— Task requirements —
Copy all the entries below with "top-left" switched to "upper-left" and nothing else altered. Leave the pictures out of your answer.

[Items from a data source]
☆ ☆ ☆

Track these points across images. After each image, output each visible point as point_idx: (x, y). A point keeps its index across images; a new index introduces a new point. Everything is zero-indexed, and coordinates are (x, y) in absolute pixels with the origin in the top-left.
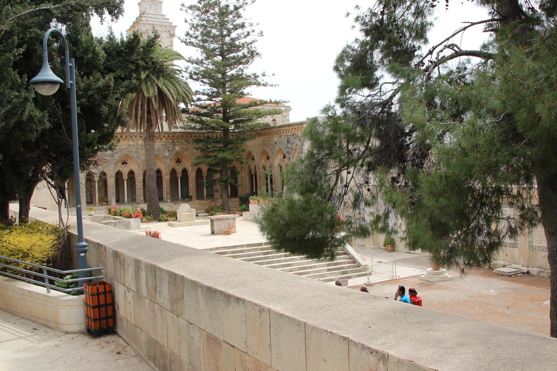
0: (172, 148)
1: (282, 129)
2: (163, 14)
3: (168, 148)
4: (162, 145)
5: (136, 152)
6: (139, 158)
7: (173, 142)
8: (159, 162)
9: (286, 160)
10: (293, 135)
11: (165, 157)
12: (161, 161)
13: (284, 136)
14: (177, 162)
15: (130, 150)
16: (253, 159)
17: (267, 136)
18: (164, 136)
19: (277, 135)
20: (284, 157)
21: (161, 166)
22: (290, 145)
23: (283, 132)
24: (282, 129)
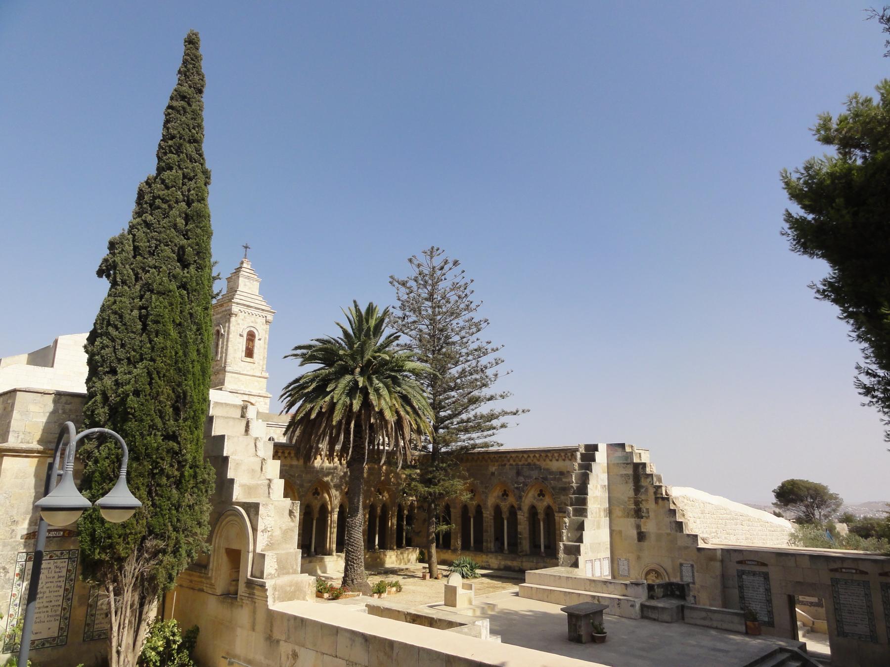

☆ ☆ ☆

— Correct answer —
Track these points across images. After each image, output each visible point as point_idx: (x, y). A point keeps its index across images; a new index introduces a new point. Everything is zero-indexed, and coordinates are (x, y) in absolute pixels with the origin in the upper-left.
0: (172, 148)
1: (282, 129)
2: (163, 14)
3: (168, 148)
4: (162, 145)
5: (136, 152)
6: (139, 158)
7: (173, 142)
8: (159, 162)
9: (286, 160)
10: (293, 135)
11: (165, 157)
12: (161, 161)
13: (284, 136)
14: (177, 162)
15: (130, 150)
16: (253, 159)
17: (267, 136)
18: (164, 136)
19: (277, 135)
20: (284, 157)
21: (161, 166)
22: (290, 145)
23: (283, 132)
24: (282, 129)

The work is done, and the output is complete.